*Data taken from a collection*

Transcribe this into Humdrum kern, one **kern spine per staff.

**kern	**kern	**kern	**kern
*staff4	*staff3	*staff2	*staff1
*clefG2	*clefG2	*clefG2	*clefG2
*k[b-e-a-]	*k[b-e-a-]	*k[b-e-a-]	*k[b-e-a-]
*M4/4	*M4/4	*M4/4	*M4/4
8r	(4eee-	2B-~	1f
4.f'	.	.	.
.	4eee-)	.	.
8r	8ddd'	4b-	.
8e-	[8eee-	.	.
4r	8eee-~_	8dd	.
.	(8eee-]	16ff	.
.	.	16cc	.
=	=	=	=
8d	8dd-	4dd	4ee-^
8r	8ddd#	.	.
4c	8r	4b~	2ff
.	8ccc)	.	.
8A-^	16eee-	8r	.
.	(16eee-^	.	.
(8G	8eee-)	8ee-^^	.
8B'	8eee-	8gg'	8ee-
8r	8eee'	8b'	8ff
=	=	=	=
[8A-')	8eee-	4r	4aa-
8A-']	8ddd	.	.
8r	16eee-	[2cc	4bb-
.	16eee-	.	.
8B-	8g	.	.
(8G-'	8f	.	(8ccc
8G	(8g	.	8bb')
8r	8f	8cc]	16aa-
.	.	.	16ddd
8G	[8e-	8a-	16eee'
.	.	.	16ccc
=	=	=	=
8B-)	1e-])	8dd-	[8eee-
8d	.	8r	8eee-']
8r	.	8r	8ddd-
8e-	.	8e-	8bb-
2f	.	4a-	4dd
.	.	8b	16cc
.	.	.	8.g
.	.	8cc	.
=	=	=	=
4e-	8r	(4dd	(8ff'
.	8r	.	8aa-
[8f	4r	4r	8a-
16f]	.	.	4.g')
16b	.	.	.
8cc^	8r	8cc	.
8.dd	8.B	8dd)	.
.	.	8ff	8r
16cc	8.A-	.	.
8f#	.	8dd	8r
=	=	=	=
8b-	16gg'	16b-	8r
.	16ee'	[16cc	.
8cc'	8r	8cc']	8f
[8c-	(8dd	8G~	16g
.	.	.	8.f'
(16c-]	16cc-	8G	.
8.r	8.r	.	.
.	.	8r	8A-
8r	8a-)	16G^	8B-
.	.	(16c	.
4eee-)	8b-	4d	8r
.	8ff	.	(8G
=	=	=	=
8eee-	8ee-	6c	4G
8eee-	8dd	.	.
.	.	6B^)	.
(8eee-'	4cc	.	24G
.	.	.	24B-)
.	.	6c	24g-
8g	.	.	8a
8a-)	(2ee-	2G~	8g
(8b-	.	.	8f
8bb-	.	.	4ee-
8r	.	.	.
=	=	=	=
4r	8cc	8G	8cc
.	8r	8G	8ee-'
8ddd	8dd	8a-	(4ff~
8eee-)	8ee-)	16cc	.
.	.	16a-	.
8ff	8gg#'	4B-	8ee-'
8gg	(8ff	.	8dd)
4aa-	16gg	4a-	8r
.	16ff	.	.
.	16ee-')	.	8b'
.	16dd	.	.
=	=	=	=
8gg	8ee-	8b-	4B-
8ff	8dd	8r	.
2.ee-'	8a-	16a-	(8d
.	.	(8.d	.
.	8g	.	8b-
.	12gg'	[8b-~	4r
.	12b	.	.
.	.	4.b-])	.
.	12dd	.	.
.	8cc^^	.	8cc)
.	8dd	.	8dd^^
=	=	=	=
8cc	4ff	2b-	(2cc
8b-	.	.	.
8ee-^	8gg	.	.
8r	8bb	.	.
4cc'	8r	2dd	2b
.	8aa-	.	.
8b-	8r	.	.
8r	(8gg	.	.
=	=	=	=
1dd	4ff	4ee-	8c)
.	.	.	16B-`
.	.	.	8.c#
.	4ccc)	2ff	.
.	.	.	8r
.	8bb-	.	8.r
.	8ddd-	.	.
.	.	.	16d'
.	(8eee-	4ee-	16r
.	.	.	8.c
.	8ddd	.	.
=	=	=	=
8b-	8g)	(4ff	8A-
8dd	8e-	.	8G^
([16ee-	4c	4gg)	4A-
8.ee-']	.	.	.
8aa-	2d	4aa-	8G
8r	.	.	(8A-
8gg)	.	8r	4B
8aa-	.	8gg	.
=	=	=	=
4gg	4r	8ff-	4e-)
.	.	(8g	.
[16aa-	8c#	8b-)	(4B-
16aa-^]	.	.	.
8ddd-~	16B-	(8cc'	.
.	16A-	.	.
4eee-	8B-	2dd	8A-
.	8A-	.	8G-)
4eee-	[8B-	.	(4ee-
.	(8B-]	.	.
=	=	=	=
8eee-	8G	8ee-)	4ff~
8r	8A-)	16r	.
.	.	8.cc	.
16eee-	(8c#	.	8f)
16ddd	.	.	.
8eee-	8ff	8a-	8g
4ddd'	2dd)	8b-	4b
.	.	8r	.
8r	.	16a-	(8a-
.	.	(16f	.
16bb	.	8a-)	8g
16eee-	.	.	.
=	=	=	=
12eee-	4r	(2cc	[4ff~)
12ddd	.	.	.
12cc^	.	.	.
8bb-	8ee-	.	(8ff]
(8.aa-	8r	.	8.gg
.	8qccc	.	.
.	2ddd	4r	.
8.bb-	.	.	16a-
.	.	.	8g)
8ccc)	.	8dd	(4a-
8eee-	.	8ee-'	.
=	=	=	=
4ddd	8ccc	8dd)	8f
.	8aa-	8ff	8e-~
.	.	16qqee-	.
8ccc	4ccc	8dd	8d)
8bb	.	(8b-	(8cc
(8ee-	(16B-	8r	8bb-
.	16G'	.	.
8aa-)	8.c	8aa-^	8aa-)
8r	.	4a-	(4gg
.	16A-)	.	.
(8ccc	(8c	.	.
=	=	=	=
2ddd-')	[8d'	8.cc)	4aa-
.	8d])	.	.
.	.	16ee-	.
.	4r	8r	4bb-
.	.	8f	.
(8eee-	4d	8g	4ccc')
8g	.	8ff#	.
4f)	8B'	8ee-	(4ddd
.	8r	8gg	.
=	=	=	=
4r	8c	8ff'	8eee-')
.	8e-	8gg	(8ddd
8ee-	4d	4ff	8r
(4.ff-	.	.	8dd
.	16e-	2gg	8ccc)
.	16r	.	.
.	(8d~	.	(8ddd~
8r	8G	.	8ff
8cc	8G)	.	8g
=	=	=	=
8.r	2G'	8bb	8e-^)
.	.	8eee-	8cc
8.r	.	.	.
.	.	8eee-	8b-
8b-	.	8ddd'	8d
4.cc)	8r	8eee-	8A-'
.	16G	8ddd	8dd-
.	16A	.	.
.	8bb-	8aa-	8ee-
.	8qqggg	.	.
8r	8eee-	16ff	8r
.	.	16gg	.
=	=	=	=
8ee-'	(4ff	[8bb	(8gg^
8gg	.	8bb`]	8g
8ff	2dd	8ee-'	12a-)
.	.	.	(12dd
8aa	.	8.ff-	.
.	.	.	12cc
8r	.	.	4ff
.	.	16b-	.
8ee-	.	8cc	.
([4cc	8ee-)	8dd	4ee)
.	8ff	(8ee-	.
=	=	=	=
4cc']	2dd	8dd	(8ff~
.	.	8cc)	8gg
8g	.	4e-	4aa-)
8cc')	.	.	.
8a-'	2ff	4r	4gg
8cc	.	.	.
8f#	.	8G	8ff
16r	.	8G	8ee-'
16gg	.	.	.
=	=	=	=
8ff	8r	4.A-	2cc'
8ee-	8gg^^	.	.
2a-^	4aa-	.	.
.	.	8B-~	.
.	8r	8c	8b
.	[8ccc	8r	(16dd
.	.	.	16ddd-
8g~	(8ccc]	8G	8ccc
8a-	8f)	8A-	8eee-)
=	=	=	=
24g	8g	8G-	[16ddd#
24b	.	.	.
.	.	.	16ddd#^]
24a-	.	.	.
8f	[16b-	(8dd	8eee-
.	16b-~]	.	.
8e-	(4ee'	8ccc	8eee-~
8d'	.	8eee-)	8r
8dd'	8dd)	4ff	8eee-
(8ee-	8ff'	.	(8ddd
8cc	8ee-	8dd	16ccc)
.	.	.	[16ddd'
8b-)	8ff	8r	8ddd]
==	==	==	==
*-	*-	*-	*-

*Directions for this task*
Pick out every line of the records above that contains the string "kern", treating uppercase and lowercase as different.

*Written response*
Transcribe this into Humdrum kern, one **kern spine per staff.
**kern	**kern	**kern	**kern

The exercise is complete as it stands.